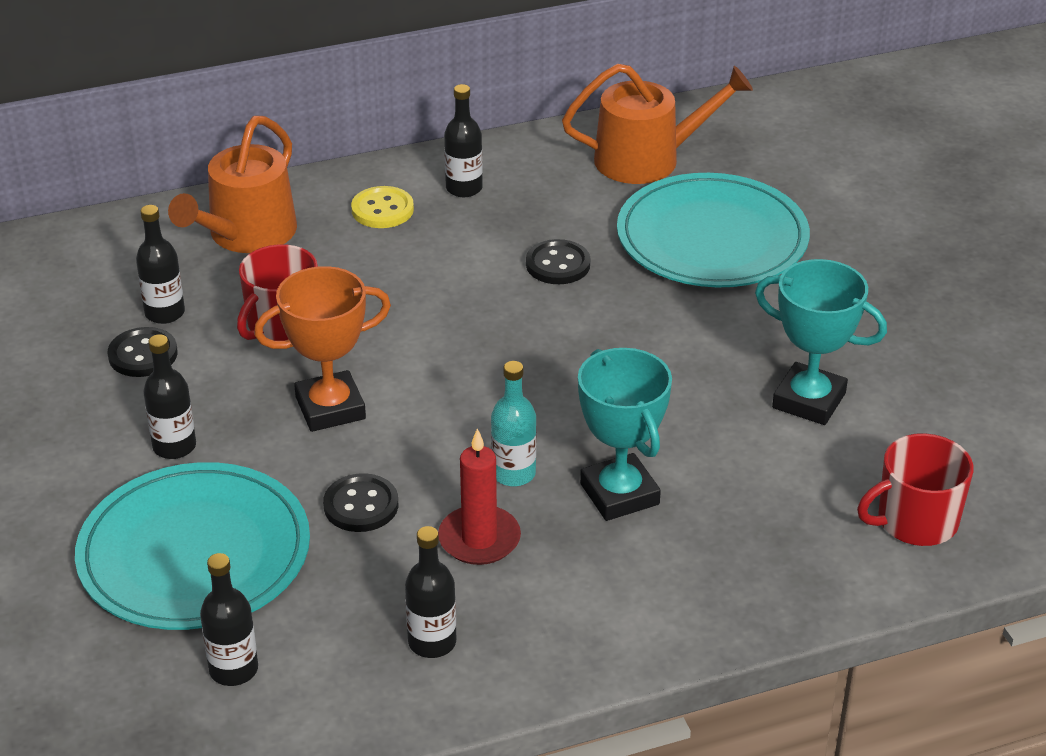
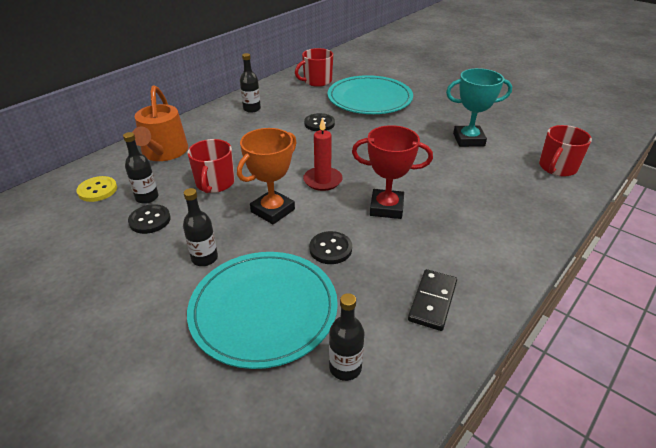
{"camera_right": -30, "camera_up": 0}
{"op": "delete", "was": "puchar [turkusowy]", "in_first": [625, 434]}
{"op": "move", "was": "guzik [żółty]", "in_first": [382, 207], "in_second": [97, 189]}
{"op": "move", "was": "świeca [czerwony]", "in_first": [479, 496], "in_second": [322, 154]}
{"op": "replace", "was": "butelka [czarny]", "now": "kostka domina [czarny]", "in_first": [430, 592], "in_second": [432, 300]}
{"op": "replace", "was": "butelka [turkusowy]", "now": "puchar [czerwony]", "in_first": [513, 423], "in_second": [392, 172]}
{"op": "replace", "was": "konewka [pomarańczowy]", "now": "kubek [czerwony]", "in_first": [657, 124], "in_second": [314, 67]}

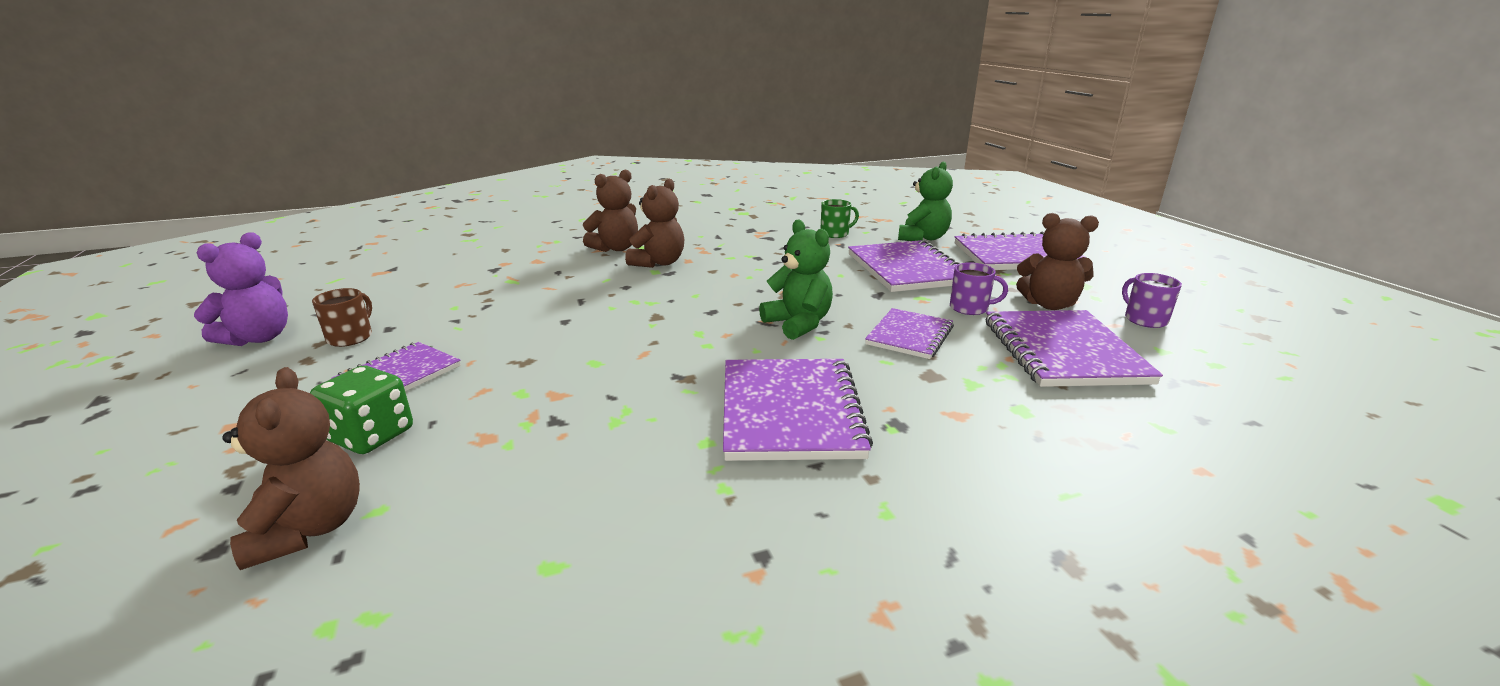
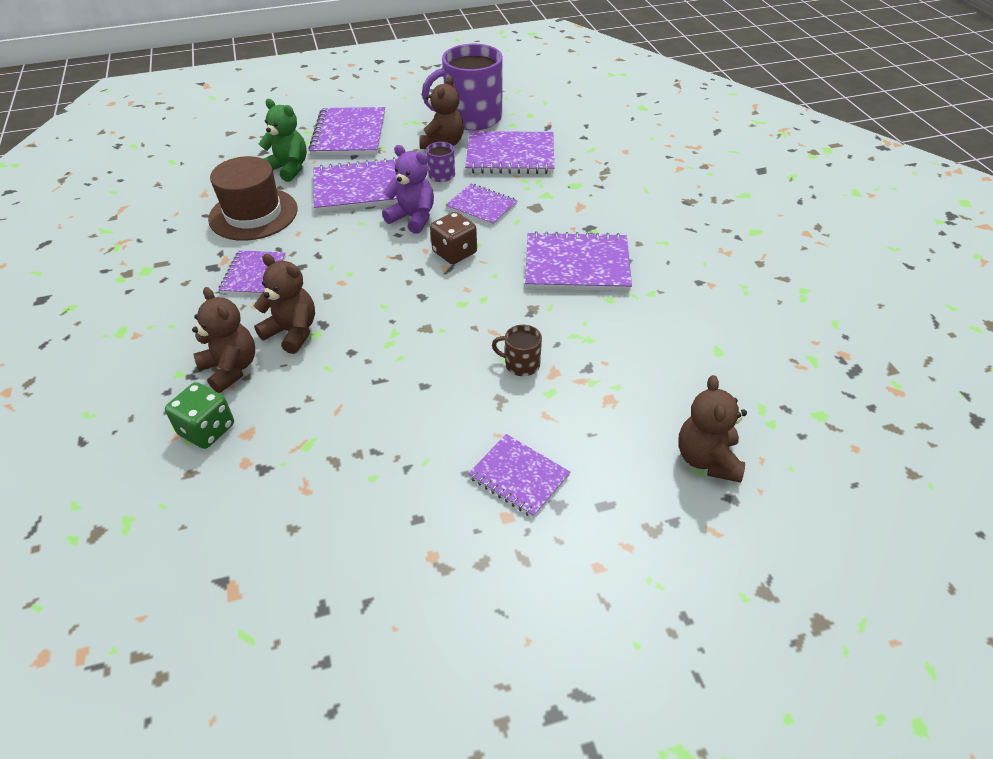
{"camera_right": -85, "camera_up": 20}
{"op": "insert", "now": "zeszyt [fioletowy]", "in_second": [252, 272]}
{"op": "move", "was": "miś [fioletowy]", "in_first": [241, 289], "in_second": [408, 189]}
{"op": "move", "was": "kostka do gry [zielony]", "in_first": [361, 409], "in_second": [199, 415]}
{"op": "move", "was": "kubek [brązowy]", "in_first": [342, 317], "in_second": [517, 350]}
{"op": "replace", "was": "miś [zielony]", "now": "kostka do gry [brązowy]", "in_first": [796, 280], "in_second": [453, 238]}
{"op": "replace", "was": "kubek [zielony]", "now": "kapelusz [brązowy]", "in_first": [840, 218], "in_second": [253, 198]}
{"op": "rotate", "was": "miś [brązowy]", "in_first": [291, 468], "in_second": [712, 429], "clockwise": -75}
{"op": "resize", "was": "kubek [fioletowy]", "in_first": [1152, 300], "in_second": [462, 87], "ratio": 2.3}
· · · ·
#### [Activity]
Would you output all of the entries above exactly, keeping the pictures out?

#### [Task answer]
{"camera_right": -30, "camera_up": 0}
{"op": "delete", "was": "puchar [turkusowy]", "in_first": [625, 434]}
{"op": "move", "was": "guzik [żółty]", "in_first": [382, 207], "in_second": [97, 189]}
{"op": "move", "was": "świeca [czerwony]", "in_first": [479, 496], "in_second": [322, 154]}
{"op": "replace", "was": "butelka [czarny]", "now": "kostka domina [czarny]", "in_first": [430, 592], "in_second": [432, 300]}
{"op": "replace", "was": "butelka [turkusowy]", "now": "puchar [czerwony]", "in_first": [513, 423], "in_second": [392, 172]}
{"op": "replace", "was": "konewka [pomarańczowy]", "now": "kubek [czerwony]", "in_first": [657, 124], "in_second": [314, 67]}

{"camera_right": -85, "camera_up": 20}
{"op": "insert", "now": "zeszyt [fioletowy]", "in_second": [252, 272]}
{"op": "move", "was": "miś [fioletowy]", "in_first": [241, 289], "in_second": [408, 189]}
{"op": "move", "was": "kostka do gry [zielony]", "in_first": [361, 409], "in_second": [199, 415]}
{"op": "move", "was": "kubek [brązowy]", "in_first": [342, 317], "in_second": [517, 350]}
{"op": "replace", "was": "miś [zielony]", "now": "kostka do gry [brązowy]", "in_first": [796, 280], "in_second": [453, 238]}
{"op": "replace", "was": "kubek [zielony]", "now": "kapelusz [brązowy]", "in_first": [840, 218], "in_second": [253, 198]}
{"op": "rotate", "was": "miś [brązowy]", "in_first": [291, 468], "in_second": [712, 429], "clockwise": -75}
{"op": "resize", "was": "kubek [fioletowy]", "in_first": [1152, 300], "in_second": [462, 87], "ratio": 2.3}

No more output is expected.